For this exercise, copy each line of the records that contains the word "TRIG".

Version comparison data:
------------------------------------

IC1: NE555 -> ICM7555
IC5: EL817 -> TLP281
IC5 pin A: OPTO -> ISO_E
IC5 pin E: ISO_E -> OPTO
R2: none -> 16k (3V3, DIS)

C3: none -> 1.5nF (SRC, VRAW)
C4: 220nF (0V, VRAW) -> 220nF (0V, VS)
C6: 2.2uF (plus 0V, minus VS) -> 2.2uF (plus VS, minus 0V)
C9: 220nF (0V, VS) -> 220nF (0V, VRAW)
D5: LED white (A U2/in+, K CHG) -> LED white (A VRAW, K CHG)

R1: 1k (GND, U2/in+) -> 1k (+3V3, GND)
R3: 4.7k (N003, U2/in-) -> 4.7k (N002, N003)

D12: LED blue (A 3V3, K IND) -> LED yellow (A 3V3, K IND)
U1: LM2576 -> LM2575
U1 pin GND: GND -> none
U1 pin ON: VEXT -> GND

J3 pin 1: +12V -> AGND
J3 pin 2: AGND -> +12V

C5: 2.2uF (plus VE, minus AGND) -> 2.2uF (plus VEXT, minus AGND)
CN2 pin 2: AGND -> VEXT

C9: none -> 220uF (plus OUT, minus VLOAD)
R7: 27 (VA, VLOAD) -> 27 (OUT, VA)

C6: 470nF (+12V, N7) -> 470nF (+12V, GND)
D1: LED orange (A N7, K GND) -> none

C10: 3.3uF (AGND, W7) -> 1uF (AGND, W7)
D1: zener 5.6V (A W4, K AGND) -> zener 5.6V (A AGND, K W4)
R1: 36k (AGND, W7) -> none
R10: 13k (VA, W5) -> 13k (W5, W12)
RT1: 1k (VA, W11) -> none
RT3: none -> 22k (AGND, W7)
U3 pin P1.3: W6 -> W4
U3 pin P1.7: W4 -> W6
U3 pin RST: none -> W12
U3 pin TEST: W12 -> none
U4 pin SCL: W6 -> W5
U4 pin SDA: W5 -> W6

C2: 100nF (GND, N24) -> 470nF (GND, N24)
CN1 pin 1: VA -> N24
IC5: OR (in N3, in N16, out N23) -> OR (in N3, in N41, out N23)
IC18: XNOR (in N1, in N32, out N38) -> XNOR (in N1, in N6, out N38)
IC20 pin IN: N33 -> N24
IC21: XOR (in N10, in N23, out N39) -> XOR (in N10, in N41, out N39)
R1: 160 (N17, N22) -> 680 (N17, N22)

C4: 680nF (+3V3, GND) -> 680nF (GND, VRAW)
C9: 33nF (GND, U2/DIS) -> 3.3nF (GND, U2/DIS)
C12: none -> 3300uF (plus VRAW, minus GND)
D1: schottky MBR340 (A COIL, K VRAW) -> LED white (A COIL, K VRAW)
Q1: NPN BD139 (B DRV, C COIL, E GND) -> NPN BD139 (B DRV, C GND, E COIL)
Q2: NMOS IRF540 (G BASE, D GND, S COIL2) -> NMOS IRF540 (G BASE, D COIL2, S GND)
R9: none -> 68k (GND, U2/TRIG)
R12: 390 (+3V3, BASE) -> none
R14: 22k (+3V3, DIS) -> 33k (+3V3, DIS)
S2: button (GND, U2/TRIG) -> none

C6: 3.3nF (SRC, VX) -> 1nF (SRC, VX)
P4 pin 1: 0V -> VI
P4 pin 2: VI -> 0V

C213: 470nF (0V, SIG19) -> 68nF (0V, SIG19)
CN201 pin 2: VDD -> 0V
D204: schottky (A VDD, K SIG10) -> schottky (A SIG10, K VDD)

------------------------------------

Answer to the problem:
R9: none -> 68k (GND, U2/TRIG)
S2: button (GND, U2/TRIG) -> none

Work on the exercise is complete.